What you have to do:
Copy all of the records below verbatim.

Material for this task:
+===+

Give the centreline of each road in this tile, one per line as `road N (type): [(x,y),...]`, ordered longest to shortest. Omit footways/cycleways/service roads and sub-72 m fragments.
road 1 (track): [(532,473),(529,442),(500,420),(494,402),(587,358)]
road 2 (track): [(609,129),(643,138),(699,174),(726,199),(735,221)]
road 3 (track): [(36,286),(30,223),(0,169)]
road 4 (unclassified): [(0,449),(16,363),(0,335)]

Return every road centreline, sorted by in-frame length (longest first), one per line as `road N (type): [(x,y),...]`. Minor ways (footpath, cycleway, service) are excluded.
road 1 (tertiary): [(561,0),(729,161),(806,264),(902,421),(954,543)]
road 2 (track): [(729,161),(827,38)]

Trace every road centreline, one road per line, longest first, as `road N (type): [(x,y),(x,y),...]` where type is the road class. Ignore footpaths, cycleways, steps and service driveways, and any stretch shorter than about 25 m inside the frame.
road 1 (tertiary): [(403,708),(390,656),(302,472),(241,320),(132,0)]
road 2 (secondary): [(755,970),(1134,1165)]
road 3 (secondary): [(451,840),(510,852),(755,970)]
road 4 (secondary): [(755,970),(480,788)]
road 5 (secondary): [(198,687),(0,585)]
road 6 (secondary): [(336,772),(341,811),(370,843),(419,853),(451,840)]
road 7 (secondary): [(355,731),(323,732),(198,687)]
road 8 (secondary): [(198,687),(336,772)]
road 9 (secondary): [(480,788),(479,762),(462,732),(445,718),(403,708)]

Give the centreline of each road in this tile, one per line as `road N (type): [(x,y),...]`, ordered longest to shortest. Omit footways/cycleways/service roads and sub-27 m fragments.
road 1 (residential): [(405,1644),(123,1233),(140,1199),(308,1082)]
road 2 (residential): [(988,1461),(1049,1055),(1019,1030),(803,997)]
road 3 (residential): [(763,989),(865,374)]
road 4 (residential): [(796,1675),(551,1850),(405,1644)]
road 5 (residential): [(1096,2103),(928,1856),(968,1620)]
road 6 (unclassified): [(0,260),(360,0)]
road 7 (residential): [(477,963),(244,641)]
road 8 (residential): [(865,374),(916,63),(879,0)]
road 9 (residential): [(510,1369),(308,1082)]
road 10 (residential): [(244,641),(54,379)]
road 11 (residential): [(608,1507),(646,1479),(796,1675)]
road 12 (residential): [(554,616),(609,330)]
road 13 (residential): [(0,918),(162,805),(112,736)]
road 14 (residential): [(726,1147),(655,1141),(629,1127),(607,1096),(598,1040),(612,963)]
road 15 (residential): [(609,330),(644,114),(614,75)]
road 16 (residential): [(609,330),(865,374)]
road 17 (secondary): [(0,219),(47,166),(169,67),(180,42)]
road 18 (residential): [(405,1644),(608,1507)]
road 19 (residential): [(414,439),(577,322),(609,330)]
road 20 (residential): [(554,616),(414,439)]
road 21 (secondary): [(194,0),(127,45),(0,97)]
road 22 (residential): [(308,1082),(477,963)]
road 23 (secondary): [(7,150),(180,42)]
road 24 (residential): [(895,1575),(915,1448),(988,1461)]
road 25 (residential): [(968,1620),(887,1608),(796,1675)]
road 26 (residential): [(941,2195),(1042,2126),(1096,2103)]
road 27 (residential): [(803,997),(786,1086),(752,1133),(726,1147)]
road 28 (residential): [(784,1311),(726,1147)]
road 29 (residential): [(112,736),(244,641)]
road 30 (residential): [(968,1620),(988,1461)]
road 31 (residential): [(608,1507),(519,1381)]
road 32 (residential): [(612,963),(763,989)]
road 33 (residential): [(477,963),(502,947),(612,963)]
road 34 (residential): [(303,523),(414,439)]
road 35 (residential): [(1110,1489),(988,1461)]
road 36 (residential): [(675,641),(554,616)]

+===+

Response:
Give the centreline of each road in this tile, one per line as `road N (type): [(x,y),...]`, ordered longest to shortest. Omit footways/cycleways/service roads and sub-72 m fragments.
road 1 (track): [(532,473),(529,442),(500,420),(494,402),(587,358)]
road 2 (track): [(609,129),(643,138),(699,174),(726,199),(735,221)]
road 3 (track): [(36,286),(30,223),(0,169)]
road 4 (unclassified): [(0,449),(16,363),(0,335)]

Return every road centreline, sorted by in-frame length (longest first), one per line as `road N (type): [(x,y),...]`. Minor ways (footpath, cycleway, service) are excluded.
road 1 (tertiary): [(561,0),(729,161),(806,264),(902,421),(954,543)]
road 2 (track): [(729,161),(827,38)]

Trace every road centreline, one road per line, longest first, as `road N (type): [(x,y),(x,y),...]` where type is the road class. Ignore footpaths, cycleways, steps and service driveways, and any stretch shorter than about 25 m inside the frame.
road 1 (tertiary): [(403,708),(390,656),(302,472),(241,320),(132,0)]
road 2 (secondary): [(755,970),(1134,1165)]
road 3 (secondary): [(451,840),(510,852),(755,970)]
road 4 (secondary): [(755,970),(480,788)]
road 5 (secondary): [(198,687),(0,585)]
road 6 (secondary): [(336,772),(341,811),(370,843),(419,853),(451,840)]
road 7 (secondary): [(355,731),(323,732),(198,687)]
road 8 (secondary): [(198,687),(336,772)]
road 9 (secondary): [(480,788),(479,762),(462,732),(445,718),(403,708)]

Give the centreline of each road in this tile, one per line as `road N (type): [(x,y),...]`, ordered longest to shortest. Omit footways/cycleways/service roads and sub-27 m fragments.
road 1 (residential): [(405,1644),(123,1233),(140,1199),(308,1082)]
road 2 (residential): [(988,1461),(1049,1055),(1019,1030),(803,997)]
road 3 (residential): [(763,989),(865,374)]
road 4 (residential): [(796,1675),(551,1850),(405,1644)]
road 5 (residential): [(1096,2103),(928,1856),(968,1620)]
road 6 (unclassified): [(0,260),(360,0)]
road 7 (residential): [(477,963),(244,641)]
road 8 (residential): [(865,374),(916,63),(879,0)]
road 9 (residential): [(510,1369),(308,1082)]
road 10 (residential): [(244,641),(54,379)]
road 11 (residential): [(608,1507),(646,1479),(796,1675)]
road 12 (residential): [(554,616),(609,330)]
road 13 (residential): [(0,918),(162,805),(112,736)]
road 14 (residential): [(726,1147),(655,1141),(629,1127),(607,1096),(598,1040),(612,963)]
road 15 (residential): [(609,330),(644,114),(614,75)]
road 16 (residential): [(609,330),(865,374)]
road 17 (secondary): [(0,219),(47,166),(169,67),(180,42)]
road 18 (residential): [(405,1644),(608,1507)]
road 19 (residential): [(414,439),(577,322),(609,330)]
road 20 (residential): [(554,616),(414,439)]
road 21 (secondary): [(194,0),(127,45),(0,97)]
road 22 (residential): [(308,1082),(477,963)]
road 23 (secondary): [(7,150),(180,42)]
road 24 (residential): [(895,1575),(915,1448),(988,1461)]
road 25 (residential): [(968,1620),(887,1608),(796,1675)]
road 26 (residential): [(941,2195),(1042,2126),(1096,2103)]
road 27 (residential): [(803,997),(786,1086),(752,1133),(726,1147)]
road 28 (residential): [(784,1311),(726,1147)]
road 29 (residential): [(112,736),(244,641)]
road 30 (residential): [(968,1620),(988,1461)]
road 31 (residential): [(608,1507),(519,1381)]
road 32 (residential): [(612,963),(763,989)]
road 33 (residential): [(477,963),(502,947),(612,963)]
road 34 (residential): [(303,523),(414,439)]
road 35 (residential): [(1110,1489),(988,1461)]
road 36 (residential): [(675,641),(554,616)]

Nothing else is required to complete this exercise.